## start

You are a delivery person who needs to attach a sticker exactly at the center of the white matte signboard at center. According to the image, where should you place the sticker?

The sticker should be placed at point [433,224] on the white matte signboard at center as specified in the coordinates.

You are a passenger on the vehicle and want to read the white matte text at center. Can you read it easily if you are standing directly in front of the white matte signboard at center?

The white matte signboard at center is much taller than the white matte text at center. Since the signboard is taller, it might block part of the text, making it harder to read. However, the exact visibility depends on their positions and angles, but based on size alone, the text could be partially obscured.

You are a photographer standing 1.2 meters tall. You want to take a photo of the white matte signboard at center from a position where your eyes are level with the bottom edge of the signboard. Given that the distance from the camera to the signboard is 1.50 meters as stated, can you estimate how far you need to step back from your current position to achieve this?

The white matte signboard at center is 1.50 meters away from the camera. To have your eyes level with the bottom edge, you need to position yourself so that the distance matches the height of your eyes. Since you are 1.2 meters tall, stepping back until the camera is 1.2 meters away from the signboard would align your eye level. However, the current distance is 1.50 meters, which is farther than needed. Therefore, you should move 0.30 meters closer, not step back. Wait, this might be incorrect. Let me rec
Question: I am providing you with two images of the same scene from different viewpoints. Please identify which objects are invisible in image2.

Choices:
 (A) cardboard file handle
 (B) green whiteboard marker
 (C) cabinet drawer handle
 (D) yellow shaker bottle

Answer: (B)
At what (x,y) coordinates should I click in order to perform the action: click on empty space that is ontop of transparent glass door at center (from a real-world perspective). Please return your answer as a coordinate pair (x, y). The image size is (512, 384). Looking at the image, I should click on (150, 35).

## end

== The exercise ==
Copy out every row above word for word, keeping them in their original order.

== Reply to the exercise ==
You are a delivery person who needs to attach a sticker exactly at the center of the white matte signboard at center. According to the image, where should you place the sticker?

The sticker should be placed at point [433,224] on the white matte signboard at center as specified in the coordinates.

You are a passenger on the vehicle and want to read the white matte text at center. Can you read it easily if you are standing directly in front of the white matte signboard at center?

The white matte signboard at center is much taller than the white matte text at center. Since the signboard is taller, it might block part of the text, making it harder to read. However, the exact visibility depends on their positions and angles, but based on size alone, the text could be partially obscured.

You are a photographer standing 1.2 meters tall. You want to take a photo of the white matte signboard at center from a position where your eyes are level with the bottom edge of the signboard. Given that the distance from the camera to the signboard is 1.50 meters as stated, can you estimate how far you need to step back from your current position to achieve this?

The white matte signboard at center is 1.50 meters away from the camera. To have your eyes level with the bottom edge, you need to position yourself so that the distance matches the height of your eyes. Since you are 1.2 meters tall, stepping back until the camera is 1.2 meters away from the signboard would align your eye level. However, the current distance is 1.50 meters, which is farther than needed. Therefore, you should move 0.30 meters closer, not step back. Wait, this might be incorrect. Let me rec
Question: I am providing you with two images of the same scene from different viewpoints. Please identify which objects are invisible in image2.

Choices:
 (A) cardboard file handle
 (B) green whiteboard marker
 (C) cabinet drawer handle
 (D) yellow shaker bottle

Answer: (B)
At what (x,y) coordinates should I click in order to perform the action: click on empty space that is ontop of transparent glass door at center (from a real-world perspective). Please return your answer as a coordinate pair (x, y). The image size is (512, 384). Looking at the image, I should click on (150, 35).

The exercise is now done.